## What the task requires:
After finding the line containing "yellow teddy bear: 2 -> 3" below, please output that line and each following one through the line containing "purple glasses: 1 -> 0", exactly as written.

Before-and-after object lists:
*-*-*

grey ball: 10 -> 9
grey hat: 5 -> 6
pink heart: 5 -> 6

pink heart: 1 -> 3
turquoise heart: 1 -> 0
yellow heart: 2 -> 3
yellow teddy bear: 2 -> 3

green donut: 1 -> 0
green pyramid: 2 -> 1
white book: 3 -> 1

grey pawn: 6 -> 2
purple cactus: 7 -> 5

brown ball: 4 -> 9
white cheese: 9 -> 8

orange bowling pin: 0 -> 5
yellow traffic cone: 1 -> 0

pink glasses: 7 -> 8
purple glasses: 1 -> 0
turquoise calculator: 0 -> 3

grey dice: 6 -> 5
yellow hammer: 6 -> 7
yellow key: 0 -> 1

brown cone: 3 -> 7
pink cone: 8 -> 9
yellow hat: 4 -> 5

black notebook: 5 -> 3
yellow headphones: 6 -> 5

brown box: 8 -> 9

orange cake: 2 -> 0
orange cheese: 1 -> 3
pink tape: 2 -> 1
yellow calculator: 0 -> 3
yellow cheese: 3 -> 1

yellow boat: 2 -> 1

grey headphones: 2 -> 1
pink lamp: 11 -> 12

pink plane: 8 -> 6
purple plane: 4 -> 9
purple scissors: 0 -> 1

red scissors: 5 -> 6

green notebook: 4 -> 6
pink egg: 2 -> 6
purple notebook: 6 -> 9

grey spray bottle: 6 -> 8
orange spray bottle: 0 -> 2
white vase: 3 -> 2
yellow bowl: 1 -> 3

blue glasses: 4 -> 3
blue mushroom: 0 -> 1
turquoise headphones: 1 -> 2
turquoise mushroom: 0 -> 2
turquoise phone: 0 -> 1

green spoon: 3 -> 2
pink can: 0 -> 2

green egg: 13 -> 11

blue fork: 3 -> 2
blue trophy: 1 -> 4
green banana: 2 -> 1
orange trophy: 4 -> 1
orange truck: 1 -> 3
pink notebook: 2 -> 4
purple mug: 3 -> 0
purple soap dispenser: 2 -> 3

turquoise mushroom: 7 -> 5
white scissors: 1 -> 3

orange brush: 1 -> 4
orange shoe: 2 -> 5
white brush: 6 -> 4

*-*-*

## Answer section:
yellow teddy bear: 2 -> 3

green donut: 1 -> 0
green pyramid: 2 -> 1
white book: 3 -> 1

grey pawn: 6 -> 2
purple cactus: 7 -> 5

brown ball: 4 -> 9
white cheese: 9 -> 8

orange bowling pin: 0 -> 5
yellow traffic cone: 1 -> 0

pink glasses: 7 -> 8
purple glasses: 1 -> 0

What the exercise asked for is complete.